### Prompt
Up to and including the final line, please copy every line exactly, starting from the one that contains "R23: 2.2 (GND, ZOB) -> 1.8 (GND, ZOB)" in the material below.

### Data under study

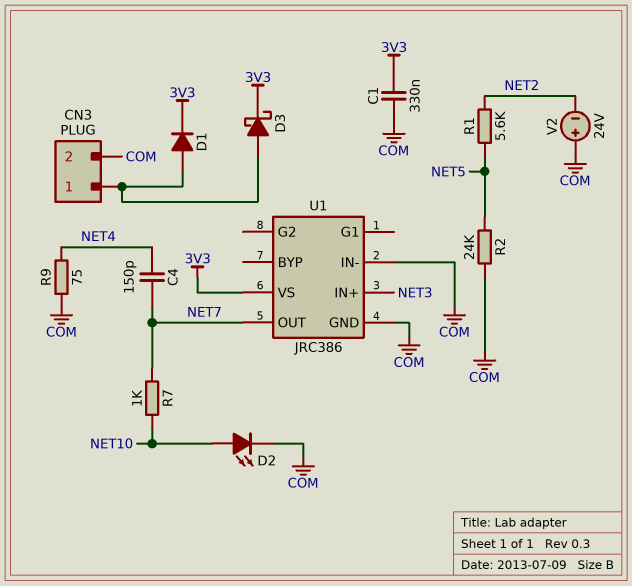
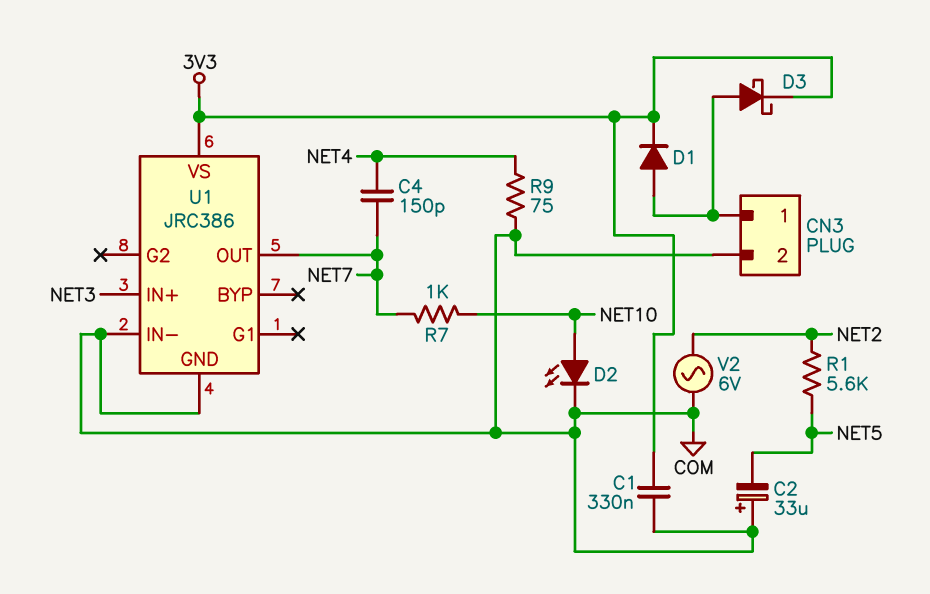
C2: none -> 33uF (plus COM, minus NET5)
R2: 24k (COM, NET5) -> none
V2: 24V (plus COM, minus NET2) -> AC 6V (COM, NET2)

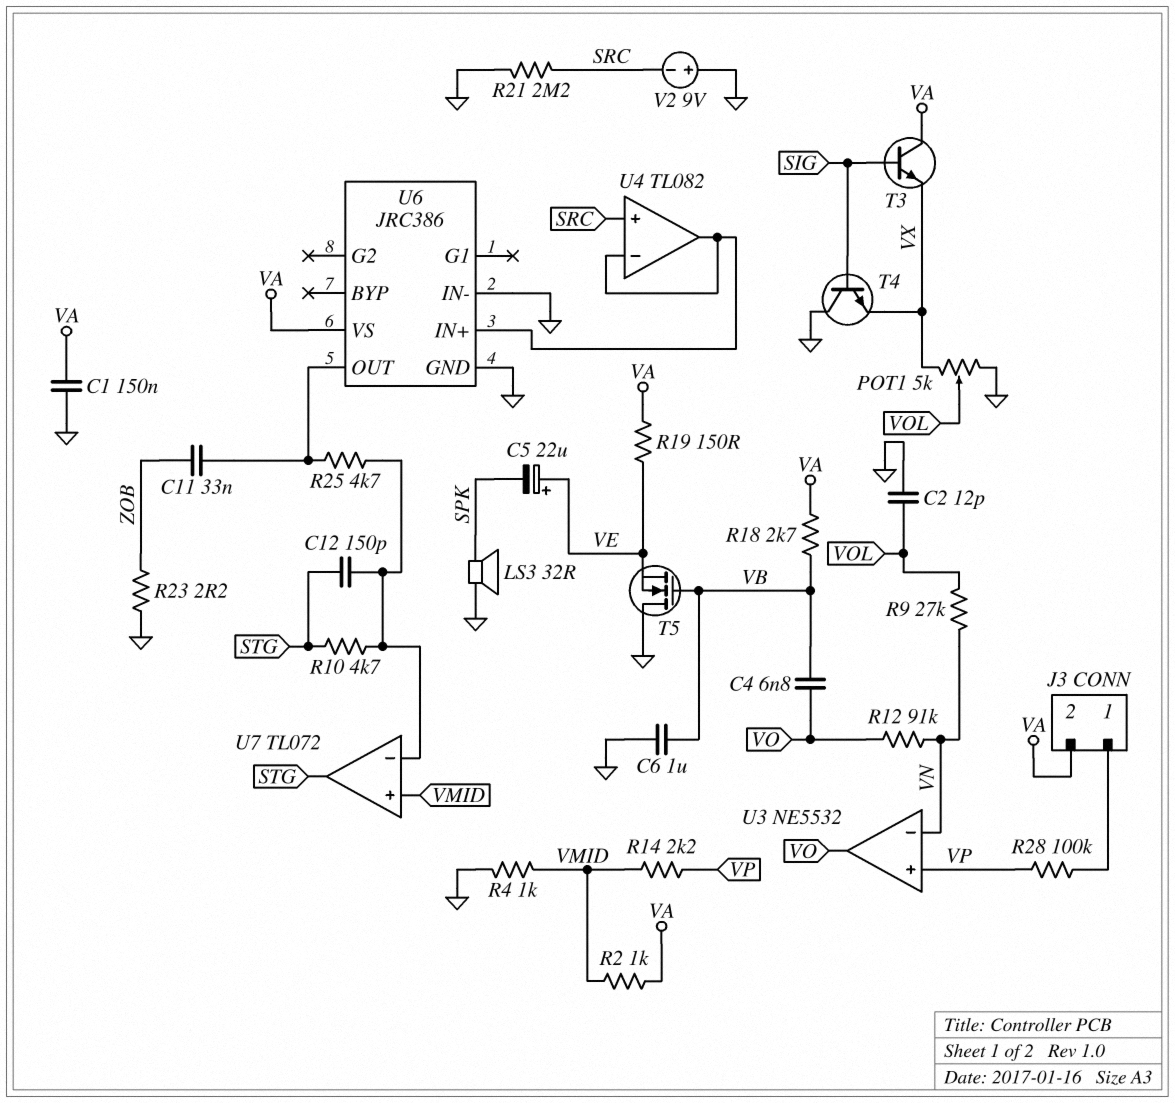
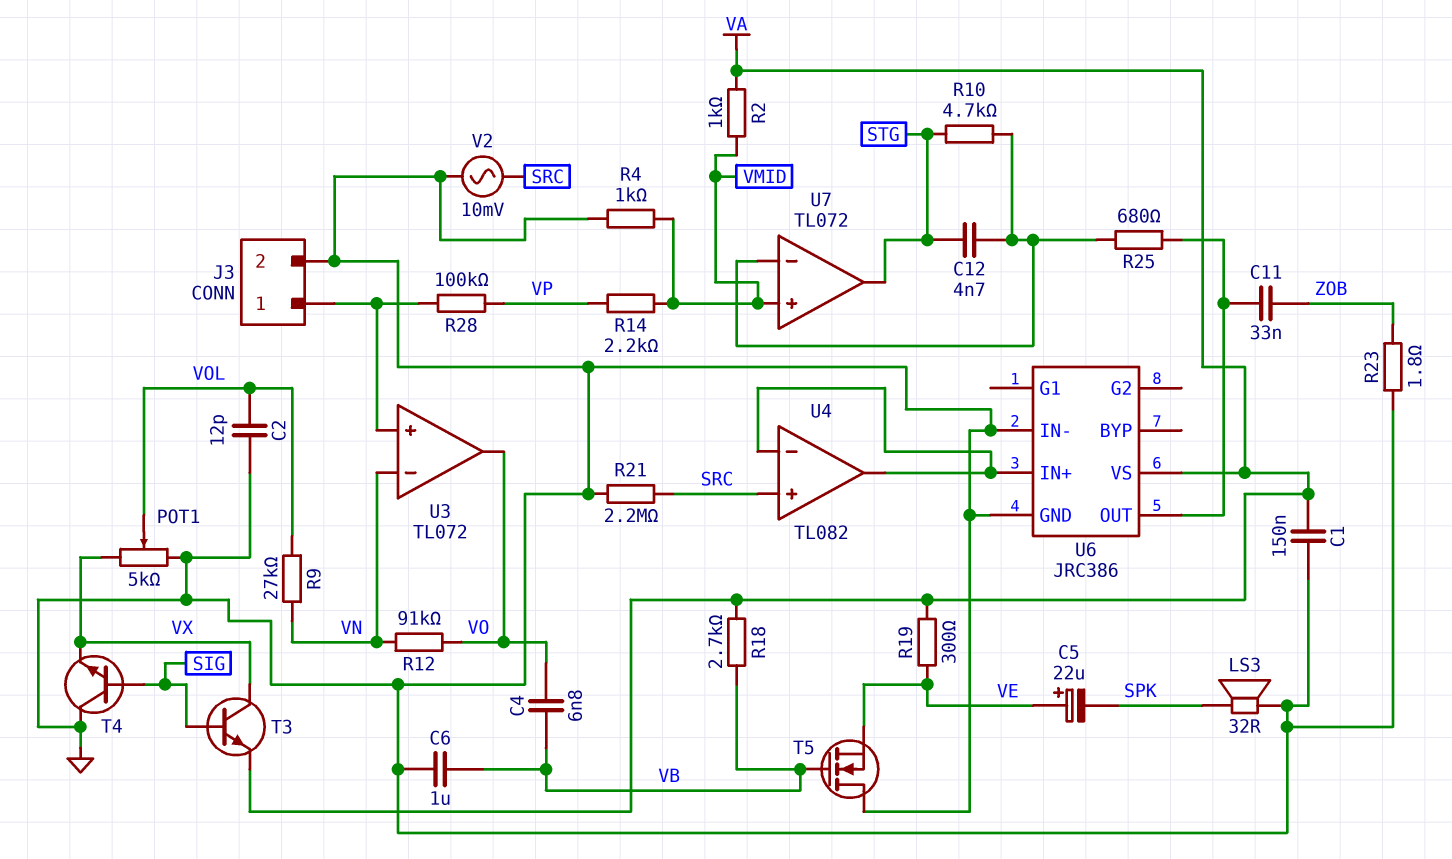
C12: 150pF (STG, U7/in-) -> 4.7nF (STG, U7/in-)
J3 pin 2: VA -> GND
R19: 150 (VA, VE) -> 300 (VA, VE)
R23: 2.2 (GND, ZOB) -> 1.8 (GND, ZOB)
R25: 4.7k (U6/OUT, U7/in-) -> 680 (U6/OUT, U7/in-)
T3: NPN (B SIG, C VA, E VX) -> NPN (B SIG, C VX, E VA)
U3: NE5532 -> TL072
U3 pin in+: VP -> J3/1
V2: 9V (plus GND, minus SRC) -> AC 10mV (GND, SRC)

### Solution below
R23: 2.2 (GND, ZOB) -> 1.8 (GND, ZOB)
R25: 4.7k (U6/OUT, U7/in-) -> 680 (U6/OUT, U7/in-)
T3: NPN (B SIG, C VA, E VX) -> NPN (B SIG, C VX, E VA)
U3: NE5532 -> TL072
U3 pin in+: VP -> J3/1
V2: 9V (plus GND, minus SRC) -> AC 10mV (GND, SRC)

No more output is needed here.